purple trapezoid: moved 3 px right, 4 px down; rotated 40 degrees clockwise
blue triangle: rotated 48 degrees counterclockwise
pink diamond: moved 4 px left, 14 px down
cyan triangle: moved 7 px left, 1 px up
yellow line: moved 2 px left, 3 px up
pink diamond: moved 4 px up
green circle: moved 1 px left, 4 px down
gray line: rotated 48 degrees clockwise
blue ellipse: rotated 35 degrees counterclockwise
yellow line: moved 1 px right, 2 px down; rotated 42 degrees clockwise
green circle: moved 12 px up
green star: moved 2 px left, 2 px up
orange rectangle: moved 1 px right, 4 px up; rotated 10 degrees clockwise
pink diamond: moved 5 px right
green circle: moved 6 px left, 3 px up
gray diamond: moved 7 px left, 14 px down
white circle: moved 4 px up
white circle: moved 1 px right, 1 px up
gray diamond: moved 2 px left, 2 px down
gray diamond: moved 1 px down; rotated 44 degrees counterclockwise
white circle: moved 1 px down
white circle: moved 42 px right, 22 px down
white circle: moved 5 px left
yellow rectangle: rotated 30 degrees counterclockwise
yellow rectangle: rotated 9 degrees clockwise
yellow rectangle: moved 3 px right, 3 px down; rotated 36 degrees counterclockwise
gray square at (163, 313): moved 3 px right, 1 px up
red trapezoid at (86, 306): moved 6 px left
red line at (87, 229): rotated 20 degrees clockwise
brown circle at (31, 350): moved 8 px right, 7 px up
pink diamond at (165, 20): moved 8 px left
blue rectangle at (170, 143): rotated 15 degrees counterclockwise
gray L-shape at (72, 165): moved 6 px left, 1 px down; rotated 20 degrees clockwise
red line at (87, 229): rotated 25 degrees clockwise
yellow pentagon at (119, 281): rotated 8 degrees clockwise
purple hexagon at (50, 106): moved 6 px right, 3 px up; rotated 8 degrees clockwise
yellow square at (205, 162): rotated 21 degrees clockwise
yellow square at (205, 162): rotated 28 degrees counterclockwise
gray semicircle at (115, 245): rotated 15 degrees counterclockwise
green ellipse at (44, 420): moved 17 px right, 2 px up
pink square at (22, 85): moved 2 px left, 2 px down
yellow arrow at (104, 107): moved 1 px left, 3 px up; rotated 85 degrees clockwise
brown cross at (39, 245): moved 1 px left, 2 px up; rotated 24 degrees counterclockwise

* * *

| EXERCISE |
Write out every line of the records above as a JSON list of strings, one string per line, with any blank lines dropped.

| OUTPUT OF THE EXERCISE |
[
  "purple trapezoid: moved 3 px right, 4 px down; rotated 40 degrees clockwise",
  "blue triangle: rotated 48 degrees counterclockwise",
  "pink diamond: moved 4 px left, 14 px down",
  "cyan triangle: moved 7 px left, 1 px up",
  "yellow line: moved 2 px left, 3 px up",
  "pink diamond: moved 4 px up",
  "green circle: moved 1 px left, 4 px down",
  "gray line: rotated 48 degrees clockwise",
  "blue ellipse: rotated 35 degrees counterclockwise",
  "yellow line: moved 1 px right, 2 px down; rotated 42 degrees clockwise",
  "green circle: moved 12 px up",
  "green star: moved 2 px left, 2 px up",
  "orange rectangle: moved 1 px right, 4 px up; rotated 10 degrees clockwise",
  "pink diamond: moved 5 px right",
  "green circle: moved 6 px left, 3 px up",
  "gray diamond: moved 7 px left, 14 px down",
  "white circle: moved 4 px up",
  "white circle: moved 1 px right, 1 px up",
  "gray diamond: moved 2 px left, 2 px down",
  "gray diamond: moved 1 px down; rotated 44 degrees counterclockwise",
  "white circle: moved 1 px down",
  "white circle: moved 42 px right, 22 px down",
  "white circle: moved 5 px left",
  "yellow rectangle: rotated 30 degrees counterclockwise",
  "yellow rectangle: rotated 9 degrees clockwise",
  "yellow rectangle: moved 3 px right, 3 px down; rotated 36 degrees counterclockwise",
  "gray square at (163, 313): moved 3 px right, 1 px up",
  "red trapezoid at (86, 306): moved 6 px left",
  "red line at (87, 229): rotated 20 degrees clockwise",
  "brown circle at (31, 350): moved 8 px right, 7 px up",
  "pink diamond at (165, 20): moved 8 px left",
  "blue rectangle at (170, 143): rotated 15 degrees counterclockwise",
  "gray L-shape at (72, 165): moved 6 px left, 1 px down; rotated 20 degrees clockwise",
  "red line at (87, 229): rotated 25 degrees clockwise",
  "yellow pentagon at (119, 281): rotated 8 degrees clockwise",
  "purple hexagon at (50, 106): moved 6 px right, 3 px up; rotated 8 degrees clockwise",
  "yellow square at (205, 162): rotated 21 degrees clockwise",
  "yellow square at (205, 162): rotated 28 degrees counterclockwise",
  "gray semicircle at (115, 245): rotated 15 degrees counterclockwise",
  "green ellipse at (44, 420): moved 17 px right, 2 px up",
  "pink square at (22, 85): moved 2 px left, 2 px down",
  "yellow arrow at (104, 107): moved 1 px left, 3 px up; rotated 85 degrees clockwise",
  "brown cross at (39, 245): moved 1 px left, 2 px up; rotated 24 degrees counterclockwise"
]